▶ [Your assignment]: Exercise in exact copying. Transcribe every entry that follows, word for word.

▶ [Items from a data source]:

# # #

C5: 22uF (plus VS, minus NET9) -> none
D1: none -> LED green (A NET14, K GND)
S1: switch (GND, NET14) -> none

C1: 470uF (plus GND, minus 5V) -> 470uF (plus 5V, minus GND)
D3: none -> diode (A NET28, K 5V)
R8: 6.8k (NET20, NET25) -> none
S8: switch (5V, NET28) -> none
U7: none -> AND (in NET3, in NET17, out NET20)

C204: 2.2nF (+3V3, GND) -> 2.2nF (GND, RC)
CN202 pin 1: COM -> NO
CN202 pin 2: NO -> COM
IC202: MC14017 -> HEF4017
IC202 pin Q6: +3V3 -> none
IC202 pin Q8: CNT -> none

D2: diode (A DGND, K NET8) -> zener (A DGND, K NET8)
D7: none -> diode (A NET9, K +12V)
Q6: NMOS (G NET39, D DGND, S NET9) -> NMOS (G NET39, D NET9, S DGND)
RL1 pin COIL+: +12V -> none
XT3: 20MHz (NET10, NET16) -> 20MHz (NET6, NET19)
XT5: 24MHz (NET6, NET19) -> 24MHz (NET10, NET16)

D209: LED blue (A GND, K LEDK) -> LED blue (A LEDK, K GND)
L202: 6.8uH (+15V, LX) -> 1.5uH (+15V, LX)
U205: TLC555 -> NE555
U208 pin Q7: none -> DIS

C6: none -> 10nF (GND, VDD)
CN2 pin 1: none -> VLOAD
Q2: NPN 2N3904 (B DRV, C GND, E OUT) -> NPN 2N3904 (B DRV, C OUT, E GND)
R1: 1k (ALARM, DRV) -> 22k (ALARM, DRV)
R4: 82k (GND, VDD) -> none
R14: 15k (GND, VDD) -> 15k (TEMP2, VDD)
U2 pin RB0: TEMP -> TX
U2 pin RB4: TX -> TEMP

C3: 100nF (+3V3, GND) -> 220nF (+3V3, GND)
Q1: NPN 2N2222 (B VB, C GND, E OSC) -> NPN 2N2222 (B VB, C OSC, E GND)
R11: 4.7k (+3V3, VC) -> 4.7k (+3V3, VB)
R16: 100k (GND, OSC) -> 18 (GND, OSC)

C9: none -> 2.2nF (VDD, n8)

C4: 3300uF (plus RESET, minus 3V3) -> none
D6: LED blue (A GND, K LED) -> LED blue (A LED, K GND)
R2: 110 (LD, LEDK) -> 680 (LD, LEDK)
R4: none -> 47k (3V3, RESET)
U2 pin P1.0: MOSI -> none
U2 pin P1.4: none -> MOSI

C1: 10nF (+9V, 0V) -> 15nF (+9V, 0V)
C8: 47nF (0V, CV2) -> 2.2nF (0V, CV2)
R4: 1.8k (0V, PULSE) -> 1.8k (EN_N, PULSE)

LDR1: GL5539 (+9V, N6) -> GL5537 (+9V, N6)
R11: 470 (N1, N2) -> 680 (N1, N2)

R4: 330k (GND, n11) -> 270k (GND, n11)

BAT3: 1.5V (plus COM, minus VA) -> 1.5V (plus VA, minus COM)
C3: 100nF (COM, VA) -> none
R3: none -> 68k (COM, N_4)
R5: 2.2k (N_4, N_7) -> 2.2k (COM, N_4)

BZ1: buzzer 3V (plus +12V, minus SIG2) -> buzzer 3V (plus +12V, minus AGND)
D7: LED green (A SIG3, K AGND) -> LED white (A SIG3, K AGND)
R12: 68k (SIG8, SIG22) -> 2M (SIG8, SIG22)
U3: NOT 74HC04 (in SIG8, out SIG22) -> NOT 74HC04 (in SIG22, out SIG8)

# # #

▶ [Your solution]:
C5: 22uF (plus VS, minus NET9) -> none
D1: none -> LED green (A NET14, K GND)
S1: switch (GND, NET14) -> none

C1: 470uF (plus GND, minus 5V) -> 470uF (plus 5V, minus GND)
D3: none -> diode (A NET28, K 5V)
R8: 6.8k (NET20, NET25) -> none
S8: switch (5V, NET28) -> none
U7: none -> AND (in NET3, in NET17, out NET20)

C204: 2.2nF (+3V3, GND) -> 2.2nF (GND, RC)
CN202 pin 1: COM -> NO
CN202 pin 2: NO -> COM
IC202: MC14017 -> HEF4017
IC202 pin Q6: +3V3 -> none
IC202 pin Q8: CNT -> none

D2: diode (A DGND, K NET8) -> zener (A DGND, K NET8)
D7: none -> diode (A NET9, K +12V)
Q6: NMOS (G NET39, D DGND, S NET9) -> NMOS (G NET39, D NET9, S DGND)
RL1 pin COIL+: +12V -> none
XT3: 20MHz (NET10, NET16) -> 20MHz (NET6, NET19)
XT5: 24MHz (NET6, NET19) -> 24MHz (NET10, NET16)

D209: LED blue (A GND, K LEDK) -> LED blue (A LEDK, K GND)
L202: 6.8uH (+15V, LX) -> 1.5uH (+15V, LX)
U205: TLC555 -> NE555
U208 pin Q7: none -> DIS

C6: none -> 10nF (GND, VDD)
CN2 pin 1: none -> VLOAD
Q2: NPN 2N3904 (B DRV, C GND, E OUT) -> NPN 2N3904 (B DRV, C OUT, E GND)
R1: 1k (ALARM, DRV) -> 22k (ALARM, DRV)
R4: 82k (GND, VDD) -> none
R14: 15k (GND, VDD) -> 15k (TEMP2, VDD)
U2 pin RB0: TEMP -> TX
U2 pin RB4: TX -> TEMP

C3: 100nF (+3V3, GND) -> 220nF (+3V3, GND)
Q1: NPN 2N2222 (B VB, C GND, E OSC) -> NPN 2N2222 (B VB, C OSC, E GND)
R11: 4.7k (+3V3, VC) -> 4.7k (+3V3, VB)
R16: 100k (GND, OSC) -> 18 (GND, OSC)

C9: none -> 2.2nF (VDD, n8)

C4: 3300uF (plus RESET, minus 3V3) -> none
D6: LED blue (A GND, K LED) -> LED blue (A LED, K GND)
R2: 110 (LD, LEDK) -> 680 (LD, LEDK)
R4: none -> 47k (3V3, RESET)
U2 pin P1.0: MOSI -> none
U2 pin P1.4: none -> MOSI

C1: 10nF (+9V, 0V) -> 15nF (+9V, 0V)
C8: 47nF (0V, CV2) -> 2.2nF (0V, CV2)
R4: 1.8k (0V, PULSE) -> 1.8k (EN_N, PULSE)

LDR1: GL5539 (+9V, N6) -> GL5537 (+9V, N6)
R11: 470 (N1, N2) -> 680 (N1, N2)

R4: 330k (GND, n11) -> 270k (GND, n11)

BAT3: 1.5V (plus COM, minus VA) -> 1.5V (plus VA, minus COM)
C3: 100nF (COM, VA) -> none
R3: none -> 68k (COM, N_4)
R5: 2.2k (N_4, N_7) -> 2.2k (COM, N_4)

BZ1: buzzer 3V (plus +12V, minus SIG2) -> buzzer 3V (plus +12V, minus AGND)
D7: LED green (A SIG3, K AGND) -> LED white (A SIG3, K AGND)
R12: 68k (SIG8, SIG22) -> 2M (SIG8, SIG22)
U3: NOT 74HC04 (in SIG8, out SIG22) -> NOT 74HC04 (in SIG22, out SIG8)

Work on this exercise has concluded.